_DATASET CONTENT_
= = = = = = =

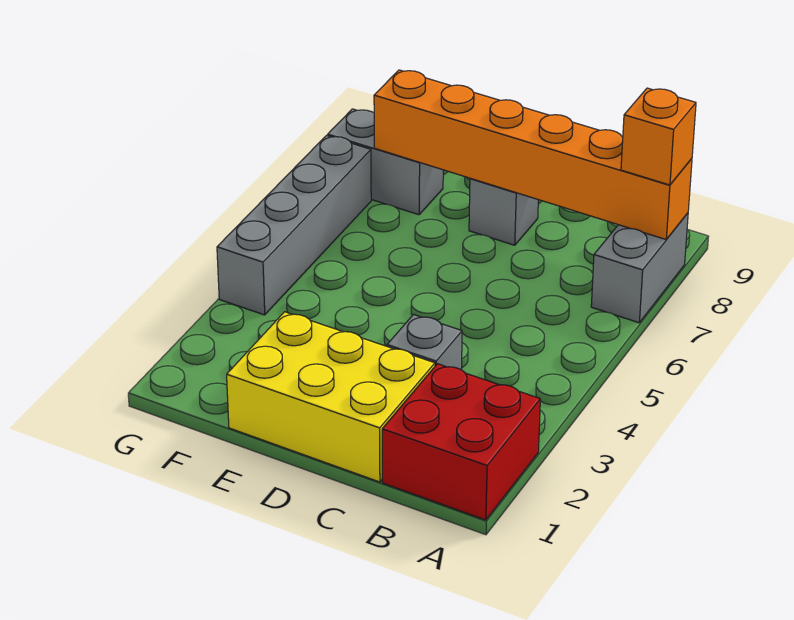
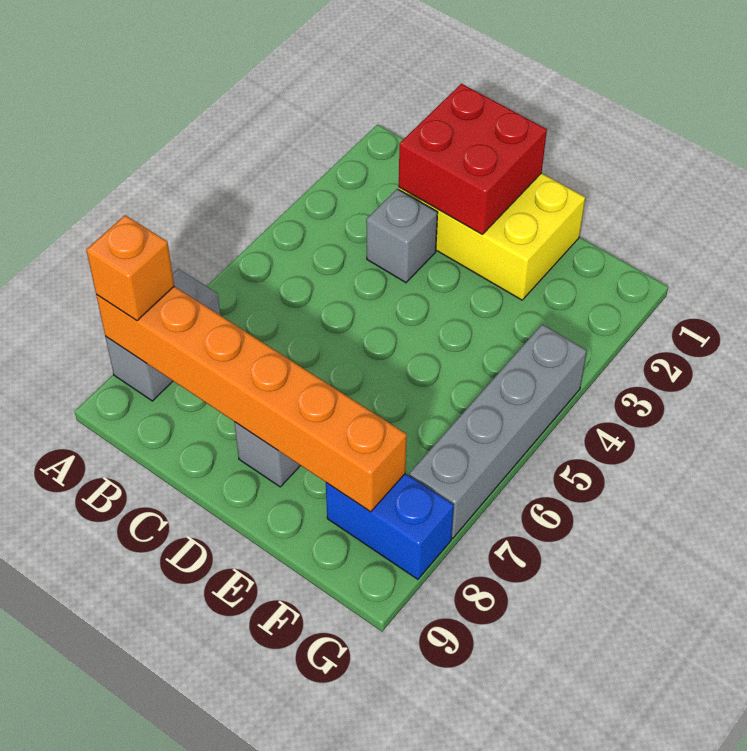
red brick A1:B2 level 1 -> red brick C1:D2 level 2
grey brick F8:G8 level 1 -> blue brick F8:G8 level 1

= = = = = = =

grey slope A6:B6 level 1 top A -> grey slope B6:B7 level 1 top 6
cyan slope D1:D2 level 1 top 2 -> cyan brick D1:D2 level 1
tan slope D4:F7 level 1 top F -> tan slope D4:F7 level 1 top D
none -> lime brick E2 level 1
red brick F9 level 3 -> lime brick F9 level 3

= = = = = = =

_WORK REQUIRED_
What is the number of lines in the records that contain the string "grey"? Give only that number.

_SOLUTION TO THE PROBLEM_
2